> Problem: Check every line below, and copy those that include "diode".
*** Input records Section Begins ***
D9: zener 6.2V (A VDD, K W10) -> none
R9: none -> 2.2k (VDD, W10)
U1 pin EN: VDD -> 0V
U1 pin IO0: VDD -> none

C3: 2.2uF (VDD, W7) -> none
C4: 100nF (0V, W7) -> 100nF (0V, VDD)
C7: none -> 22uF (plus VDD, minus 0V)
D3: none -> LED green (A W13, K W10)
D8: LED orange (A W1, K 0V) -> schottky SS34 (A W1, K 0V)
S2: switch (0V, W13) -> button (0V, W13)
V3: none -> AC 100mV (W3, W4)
*** Input records Section Ends ***
*** Input records Section Begins ***
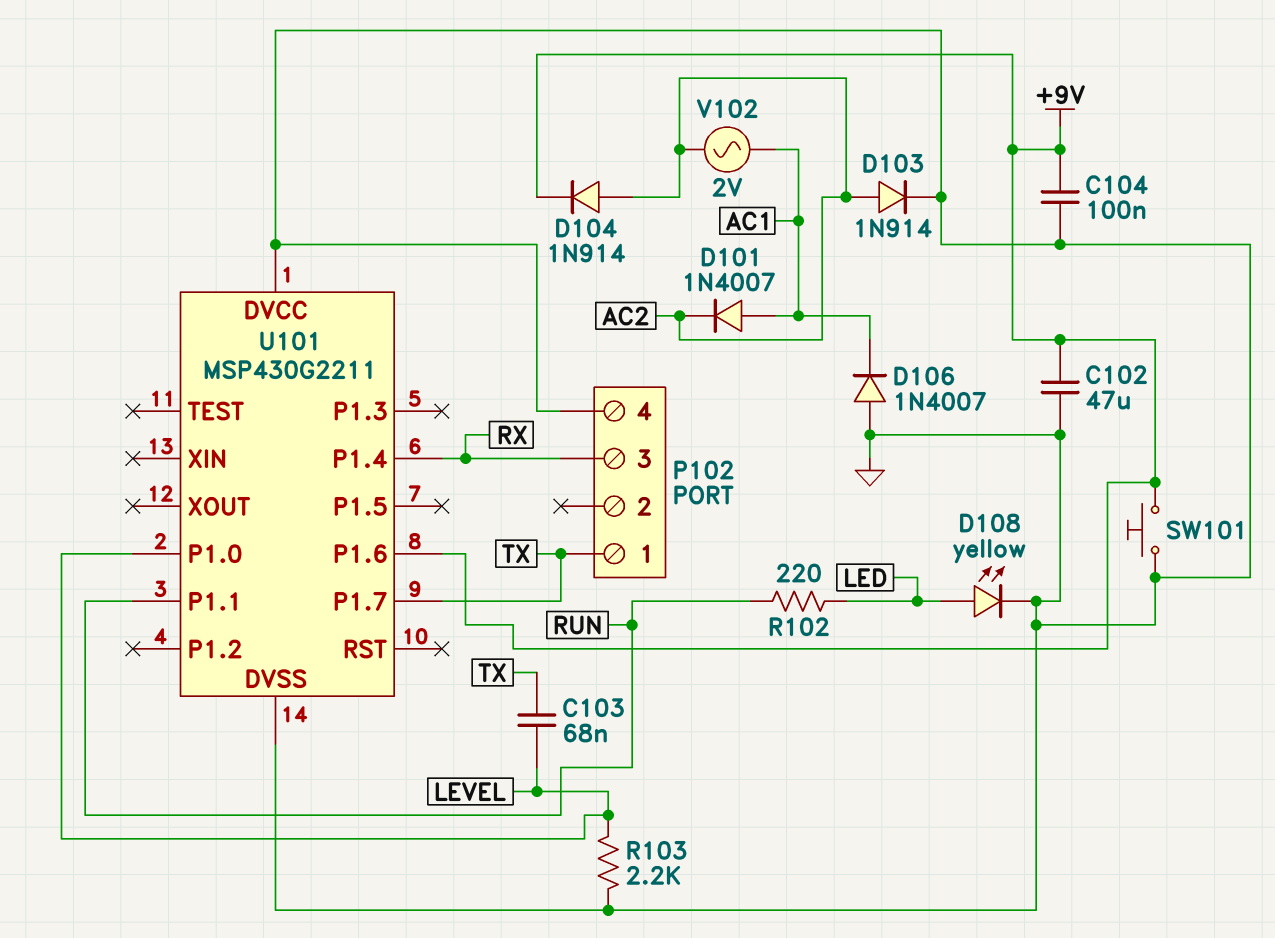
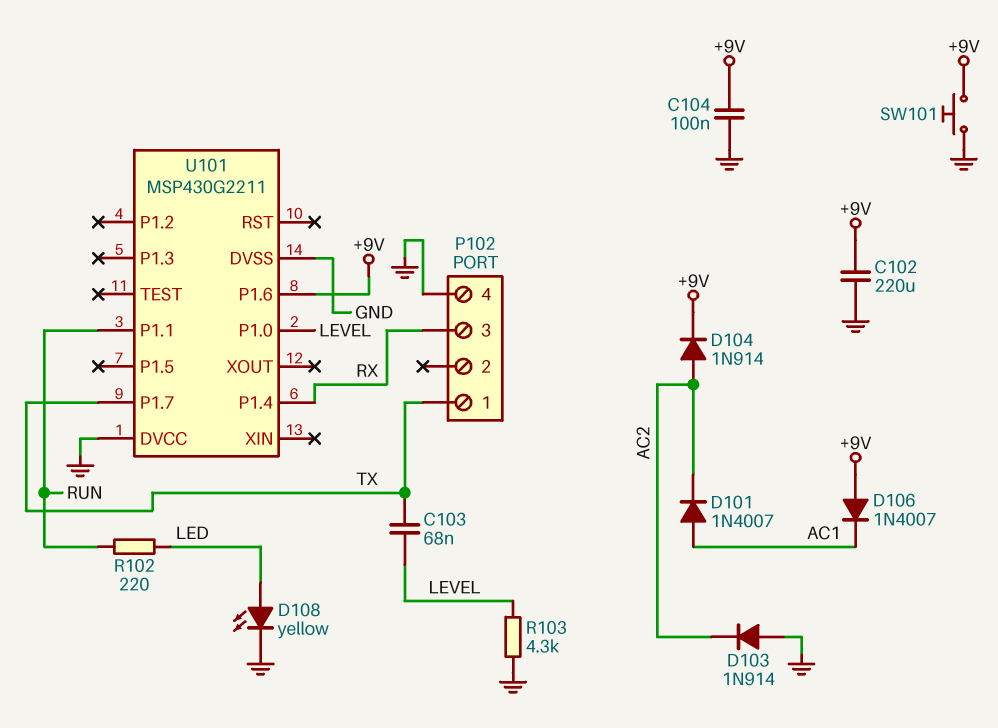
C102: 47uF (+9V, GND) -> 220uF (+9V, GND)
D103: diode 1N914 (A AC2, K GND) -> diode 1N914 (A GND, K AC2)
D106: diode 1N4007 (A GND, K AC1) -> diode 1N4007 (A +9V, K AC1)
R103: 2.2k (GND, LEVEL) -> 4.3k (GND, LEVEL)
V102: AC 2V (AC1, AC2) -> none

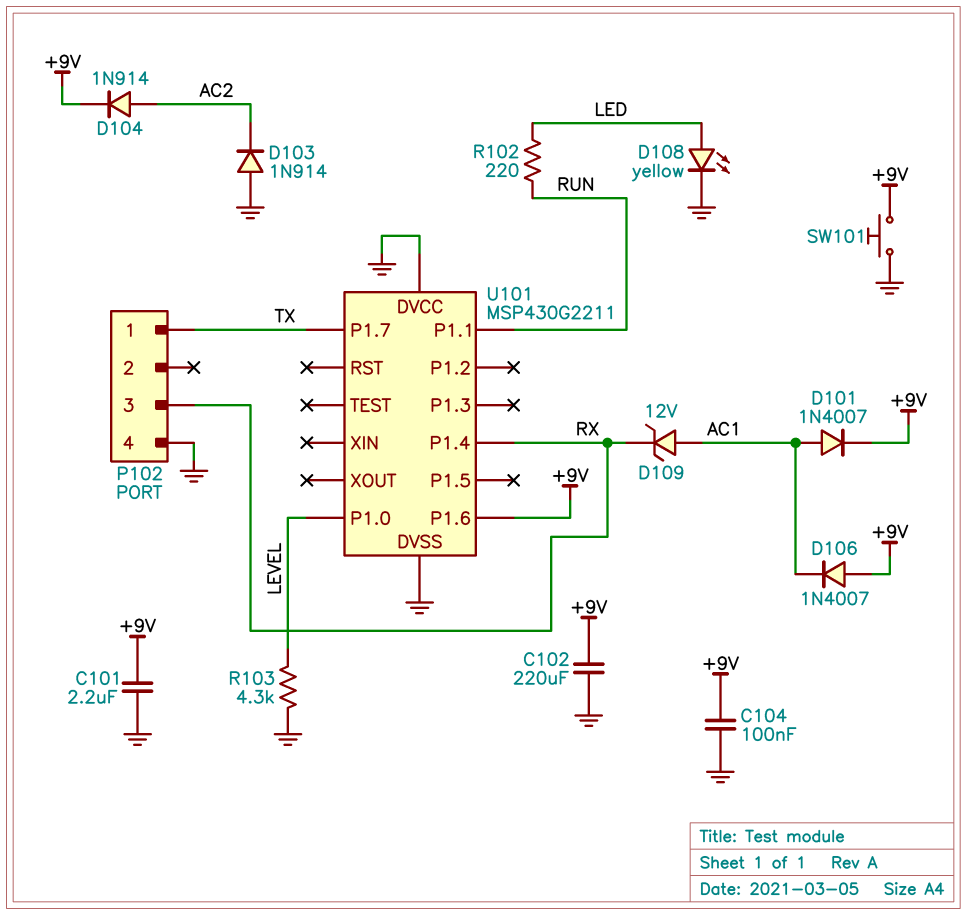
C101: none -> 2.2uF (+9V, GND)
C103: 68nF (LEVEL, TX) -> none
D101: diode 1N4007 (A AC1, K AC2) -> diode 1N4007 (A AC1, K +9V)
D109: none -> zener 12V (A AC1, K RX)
*** Input records Section Ends ***
> Your solution:
D103: diode 1N914 (A AC2, K GND) -> diode 1N914 (A GND, K AC2)
D106: diode 1N4007 (A GND, K AC1) -> diode 1N4007 (A +9V, K AC1)
D101: diode 1N4007 (A AC1, K AC2) -> diode 1N4007 (A AC1, K +9V)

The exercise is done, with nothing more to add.